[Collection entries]
+ + + +

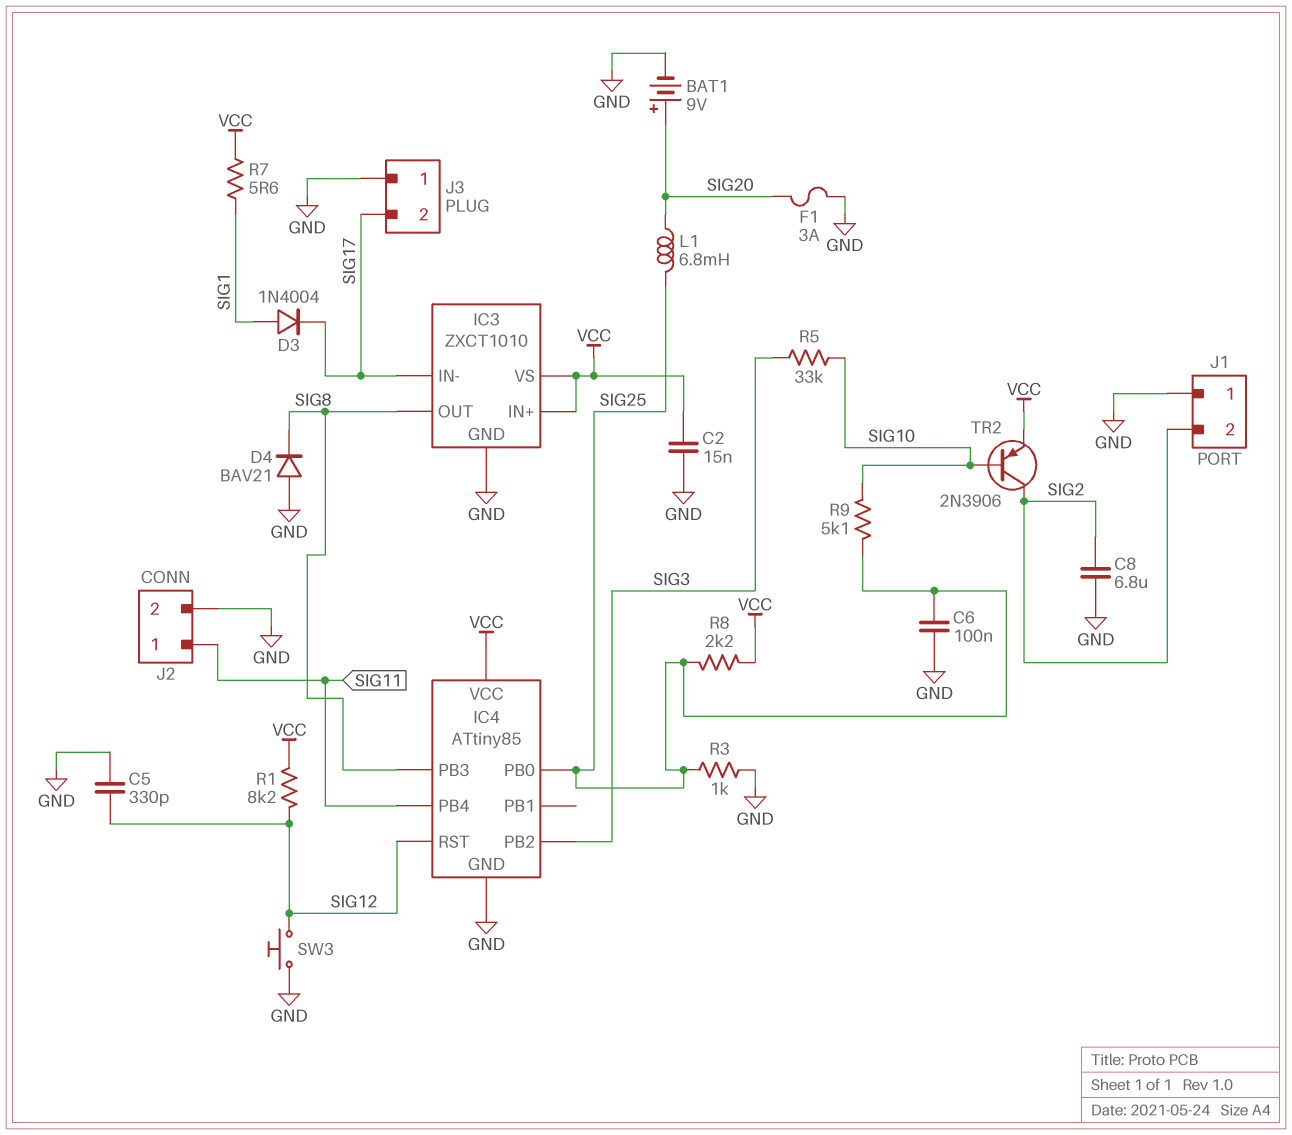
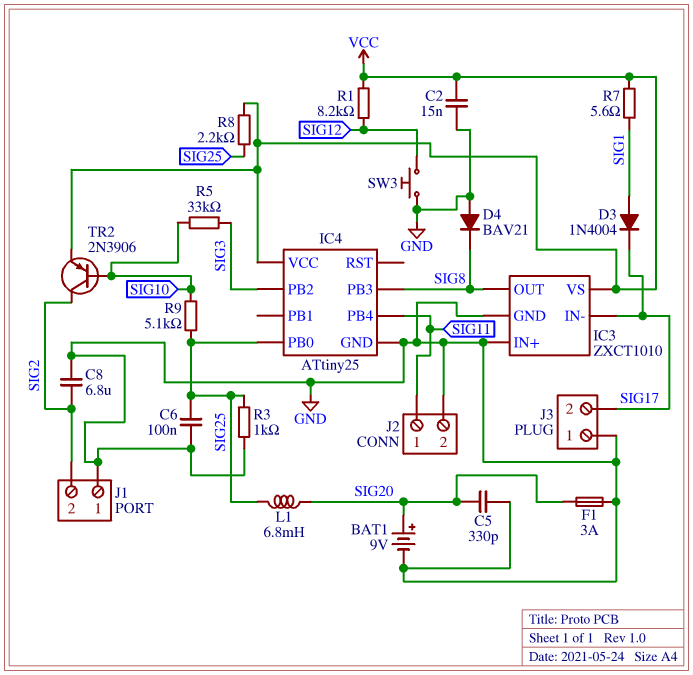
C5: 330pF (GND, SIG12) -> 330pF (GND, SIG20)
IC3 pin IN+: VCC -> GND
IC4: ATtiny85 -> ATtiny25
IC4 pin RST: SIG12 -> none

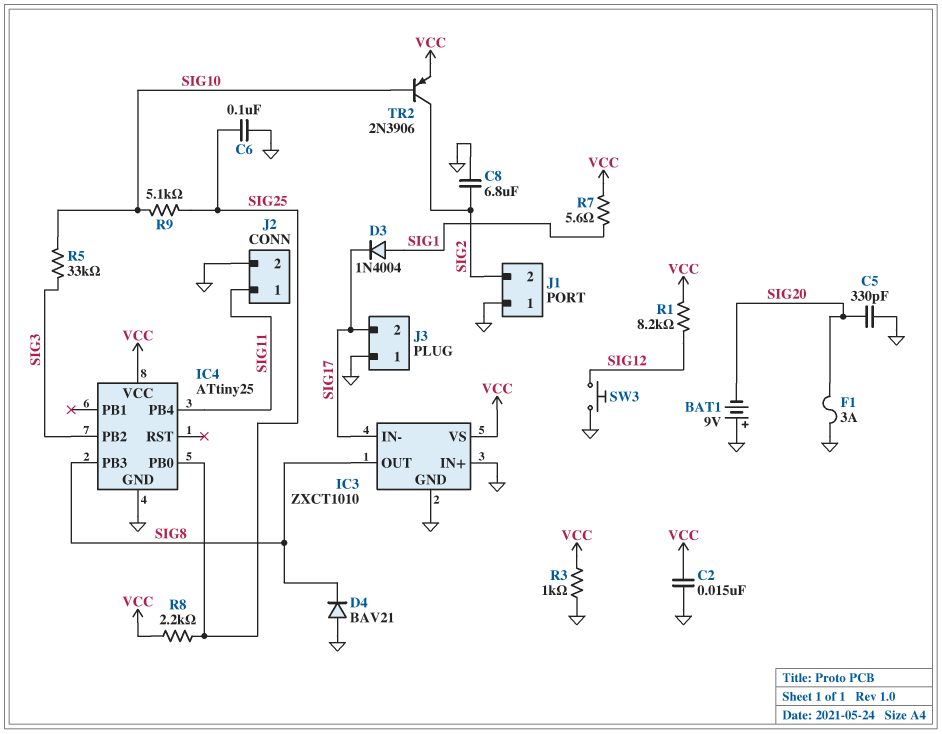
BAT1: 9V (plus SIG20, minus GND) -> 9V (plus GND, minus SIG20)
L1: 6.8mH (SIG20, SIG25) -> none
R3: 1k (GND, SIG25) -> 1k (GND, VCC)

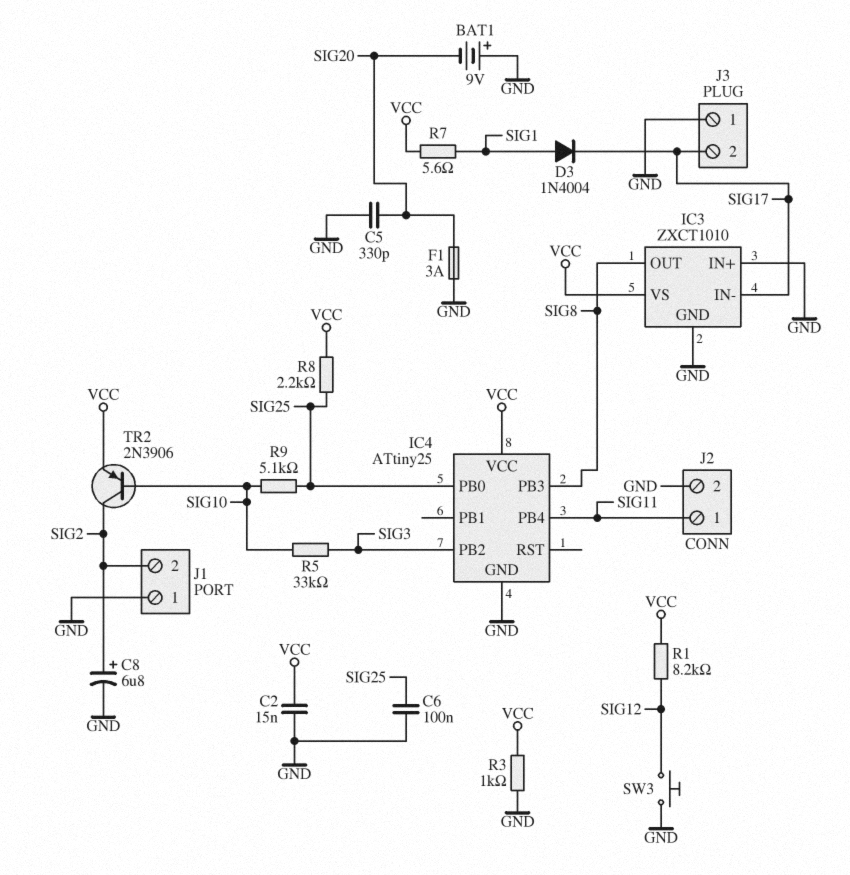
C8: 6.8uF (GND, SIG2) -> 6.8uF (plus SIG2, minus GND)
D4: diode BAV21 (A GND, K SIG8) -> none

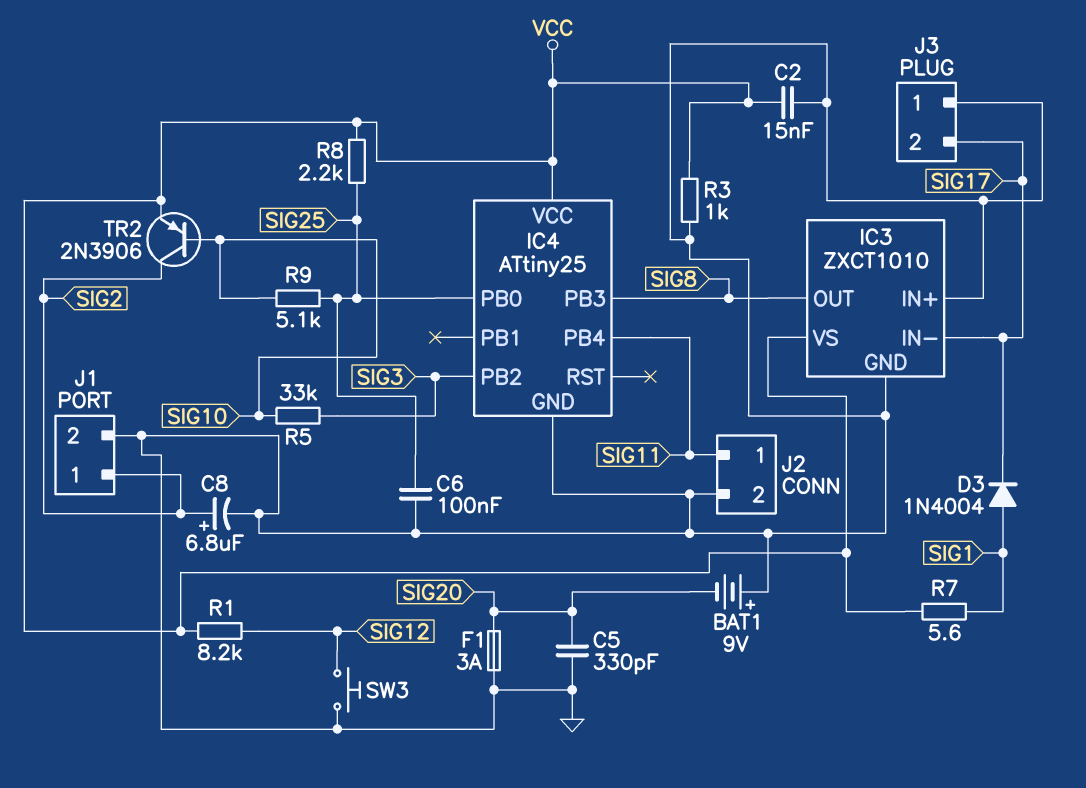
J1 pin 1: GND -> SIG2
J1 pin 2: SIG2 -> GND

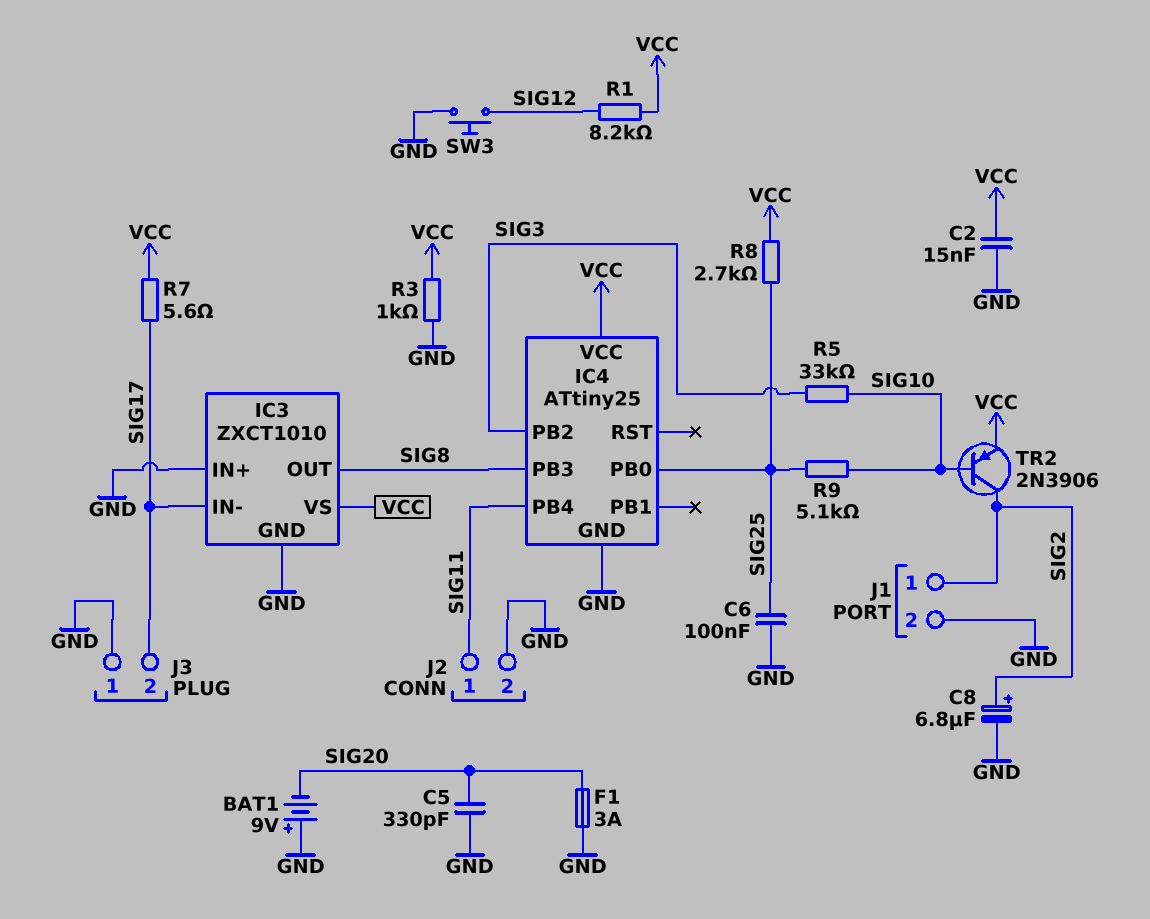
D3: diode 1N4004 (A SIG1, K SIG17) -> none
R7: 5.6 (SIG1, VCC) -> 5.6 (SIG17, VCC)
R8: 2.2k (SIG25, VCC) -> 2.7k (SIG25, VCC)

+ + + +

▸ **Exercise directions**
Where a line of the records includes "none", copy it.

▸ **Response to this task**
IC4 pin RST: SIG12 -> none
L1: 6.8mH (SIG20, SIG25) -> none
D4: diode BAV21 (A GND, K SIG8) -> none
D3: diode 1N4004 (A SIG1, K SIG17) -> none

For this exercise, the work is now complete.